| Written instruction |
Switch every "specified" in these lines to "listed", and write all the lines out again with nothing else changed.

[A block of data]
════

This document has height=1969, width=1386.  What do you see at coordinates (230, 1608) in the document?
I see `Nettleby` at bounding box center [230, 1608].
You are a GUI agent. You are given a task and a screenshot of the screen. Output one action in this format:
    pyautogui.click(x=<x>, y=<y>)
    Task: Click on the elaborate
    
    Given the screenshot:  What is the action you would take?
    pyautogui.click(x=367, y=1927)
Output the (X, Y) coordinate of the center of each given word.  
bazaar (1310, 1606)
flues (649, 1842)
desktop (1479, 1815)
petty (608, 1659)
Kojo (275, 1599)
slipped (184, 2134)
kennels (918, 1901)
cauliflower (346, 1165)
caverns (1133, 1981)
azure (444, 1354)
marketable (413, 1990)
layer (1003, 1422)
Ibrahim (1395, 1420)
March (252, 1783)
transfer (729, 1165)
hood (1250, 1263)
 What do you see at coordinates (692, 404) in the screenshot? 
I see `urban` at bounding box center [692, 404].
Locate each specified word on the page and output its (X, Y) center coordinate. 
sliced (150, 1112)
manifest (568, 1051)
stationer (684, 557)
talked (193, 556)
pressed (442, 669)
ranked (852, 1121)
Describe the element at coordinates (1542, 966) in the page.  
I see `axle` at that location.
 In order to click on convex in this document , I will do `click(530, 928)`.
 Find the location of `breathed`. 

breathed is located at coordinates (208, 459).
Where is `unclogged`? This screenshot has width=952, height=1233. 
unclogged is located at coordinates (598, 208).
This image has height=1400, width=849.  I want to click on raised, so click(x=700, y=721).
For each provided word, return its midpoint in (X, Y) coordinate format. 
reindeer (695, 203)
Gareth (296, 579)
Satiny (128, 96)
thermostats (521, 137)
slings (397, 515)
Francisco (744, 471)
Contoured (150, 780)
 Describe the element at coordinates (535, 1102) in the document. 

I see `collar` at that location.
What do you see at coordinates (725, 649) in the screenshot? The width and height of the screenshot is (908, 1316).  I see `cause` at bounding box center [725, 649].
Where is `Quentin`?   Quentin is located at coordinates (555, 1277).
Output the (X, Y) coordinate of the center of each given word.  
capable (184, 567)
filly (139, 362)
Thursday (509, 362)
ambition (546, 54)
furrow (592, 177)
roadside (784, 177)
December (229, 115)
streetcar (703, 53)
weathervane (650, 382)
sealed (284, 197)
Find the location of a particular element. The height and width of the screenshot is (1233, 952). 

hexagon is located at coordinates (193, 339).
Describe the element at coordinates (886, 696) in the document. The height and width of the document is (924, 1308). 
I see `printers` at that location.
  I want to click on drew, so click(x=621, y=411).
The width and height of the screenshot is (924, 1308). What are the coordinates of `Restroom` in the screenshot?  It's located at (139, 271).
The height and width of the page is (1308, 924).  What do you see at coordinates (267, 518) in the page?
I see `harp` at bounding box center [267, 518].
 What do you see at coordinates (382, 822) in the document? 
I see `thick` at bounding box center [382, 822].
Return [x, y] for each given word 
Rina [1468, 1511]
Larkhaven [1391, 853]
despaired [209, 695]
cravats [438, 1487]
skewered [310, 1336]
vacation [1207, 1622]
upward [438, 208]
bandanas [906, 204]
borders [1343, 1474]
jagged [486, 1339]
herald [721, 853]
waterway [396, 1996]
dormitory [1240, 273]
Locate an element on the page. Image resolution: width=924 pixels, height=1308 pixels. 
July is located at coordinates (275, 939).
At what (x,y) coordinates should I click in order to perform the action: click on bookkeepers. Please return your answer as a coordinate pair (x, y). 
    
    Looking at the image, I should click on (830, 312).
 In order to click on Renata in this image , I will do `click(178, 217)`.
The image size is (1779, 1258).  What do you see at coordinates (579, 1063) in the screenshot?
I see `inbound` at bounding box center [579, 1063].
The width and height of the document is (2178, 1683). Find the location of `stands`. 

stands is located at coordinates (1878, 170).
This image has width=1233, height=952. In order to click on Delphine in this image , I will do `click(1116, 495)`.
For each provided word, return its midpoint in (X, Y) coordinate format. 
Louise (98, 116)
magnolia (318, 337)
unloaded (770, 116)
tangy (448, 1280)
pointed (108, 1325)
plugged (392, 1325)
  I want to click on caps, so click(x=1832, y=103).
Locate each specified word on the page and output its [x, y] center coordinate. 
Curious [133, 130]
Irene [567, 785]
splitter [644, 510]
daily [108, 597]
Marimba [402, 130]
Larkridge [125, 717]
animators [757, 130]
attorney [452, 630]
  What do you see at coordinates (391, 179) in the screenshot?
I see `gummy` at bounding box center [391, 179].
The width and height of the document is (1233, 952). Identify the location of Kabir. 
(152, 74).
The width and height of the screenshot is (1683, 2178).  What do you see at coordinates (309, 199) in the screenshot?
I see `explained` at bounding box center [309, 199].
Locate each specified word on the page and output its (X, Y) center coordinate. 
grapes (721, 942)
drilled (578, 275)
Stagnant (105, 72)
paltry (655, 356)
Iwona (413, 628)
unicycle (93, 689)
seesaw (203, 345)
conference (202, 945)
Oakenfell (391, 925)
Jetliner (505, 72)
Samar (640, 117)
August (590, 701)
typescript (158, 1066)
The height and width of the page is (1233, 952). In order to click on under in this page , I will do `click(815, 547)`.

════

| Result |
This document has height=1969, width=1386.  What do you see at coordinates (230, 1608) in the document?
I see `Nettleby` at bounding box center [230, 1608].
You are a GUI agent. You are given a task and a screenshot of the screen. Output one action in this format:
    pyautogui.click(x=<x>, y=<y>)
    Task: Click on the elaborate
    
    Given the screenshot:  What is the action you would take?
    pyautogui.click(x=367, y=1927)
Output the (X, Y) coordinate of the center of each given word.  
bazaar (1310, 1606)
flues (649, 1842)
desktop (1479, 1815)
petty (608, 1659)
Kojo (275, 1599)
slipped (184, 2134)
kennels (918, 1901)
cauliflower (346, 1165)
caverns (1133, 1981)
azure (444, 1354)
marketable (413, 1990)
layer (1003, 1422)
Ibrahim (1395, 1420)
March (252, 1783)
transfer (729, 1165)
hood (1250, 1263)
 What do you see at coordinates (692, 404) in the screenshot? 
I see `urban` at bounding box center [692, 404].
Locate each listed word on the page and output its (X, Y) center coordinate. 
sliced (150, 1112)
manifest (568, 1051)
stationer (684, 557)
talked (193, 556)
pressed (442, 669)
ranked (852, 1121)
Describe the element at coordinates (1542, 966) in the page.  
I see `axle` at that location.
 In order to click on convex in this document , I will do `click(530, 928)`.
 Find the location of `breathed`. 

breathed is located at coordinates (208, 459).
Where is `unclogged`? This screenshot has width=952, height=1233. 
unclogged is located at coordinates (598, 208).
This image has height=1400, width=849.  I want to click on raised, so click(x=700, y=721).
For each provided word, return its midpoint in (X, Y) coordinate format. 
reindeer (695, 203)
Gareth (296, 579)
Satiny (128, 96)
thermostats (521, 137)
slings (397, 515)
Francisco (744, 471)
Contoured (150, 780)
 Describe the element at coordinates (535, 1102) in the document. 

I see `collar` at that location.
What do you see at coordinates (725, 649) in the screenshot? The width and height of the screenshot is (908, 1316).  I see `cause` at bounding box center [725, 649].
Where is `Quentin`?   Quentin is located at coordinates (555, 1277).
Output the (X, Y) coordinate of the center of each given word.  
capable (184, 567)
filly (139, 362)
Thursday (509, 362)
ambition (546, 54)
furrow (592, 177)
roadside (784, 177)
December (229, 115)
streetcar (703, 53)
weathervane (650, 382)
sealed (284, 197)
Find the location of a particular element. The height and width of the screenshot is (1233, 952). 

hexagon is located at coordinates (193, 339).
Describe the element at coordinates (886, 696) in the document. The height and width of the document is (924, 1308). 
I see `printers` at that location.
  I want to click on drew, so click(x=621, y=411).
The width and height of the screenshot is (924, 1308). What are the coordinates of `Restroom` in the screenshot?  It's located at (139, 271).
The height and width of the page is (1308, 924).  What do you see at coordinates (267, 518) in the page?
I see `harp` at bounding box center [267, 518].
 What do you see at coordinates (382, 822) in the document? 
I see `thick` at bounding box center [382, 822].
Return [x, y] for each given word 
Rina [1468, 1511]
Larkhaven [1391, 853]
despaired [209, 695]
cravats [438, 1487]
skewered [310, 1336]
vacation [1207, 1622]
upward [438, 208]
bandanas [906, 204]
borders [1343, 1474]
jagged [486, 1339]
herald [721, 853]
waterway [396, 1996]
dormitory [1240, 273]
Locate an element on the page. Image resolution: width=924 pixels, height=1308 pixels. 
July is located at coordinates (275, 939).
At what (x,y) coordinates should I click in order to perform the action: click on bookkeepers. Please return your answer as a coordinate pair (x, y). 
    
    Looking at the image, I should click on (830, 312).
 In order to click on Renata in this image , I will do `click(178, 217)`.
The image size is (1779, 1258).  What do you see at coordinates (579, 1063) in the screenshot?
I see `inbound` at bounding box center [579, 1063].
The width and height of the document is (2178, 1683). Find the location of `stands`. 

stands is located at coordinates (1878, 170).
This image has width=1233, height=952. In order to click on Delphine in this image , I will do `click(1116, 495)`.
For each provided word, return its midpoint in (X, Y) coordinate format. 
Louise (98, 116)
magnolia (318, 337)
unloaded (770, 116)
tangy (448, 1280)
pointed (108, 1325)
plugged (392, 1325)
  I want to click on caps, so click(x=1832, y=103).
Locate each listed word on the page and output its [x, y] center coordinate. 
Curious [133, 130]
Irene [567, 785]
splitter [644, 510]
daily [108, 597]
Marimba [402, 130]
Larkridge [125, 717]
animators [757, 130]
attorney [452, 630]
  What do you see at coordinates (391, 179) in the screenshot?
I see `gummy` at bounding box center [391, 179].
The width and height of the document is (1233, 952). Identify the location of Kabir. 
(152, 74).
The width and height of the screenshot is (1683, 2178).  What do you see at coordinates (309, 199) in the screenshot?
I see `explained` at bounding box center [309, 199].
Locate each listed word on the page and output its (X, Y) center coordinate. 
grapes (721, 942)
drilled (578, 275)
Stagnant (105, 72)
paltry (655, 356)
Iwona (413, 628)
unicycle (93, 689)
seesaw (203, 345)
conference (202, 945)
Oakenfell (391, 925)
Jetliner (505, 72)
Samar (640, 117)
August (590, 701)
typescript (158, 1066)
The height and width of the page is (1233, 952). In order to click on under in this page , I will do `click(815, 547)`.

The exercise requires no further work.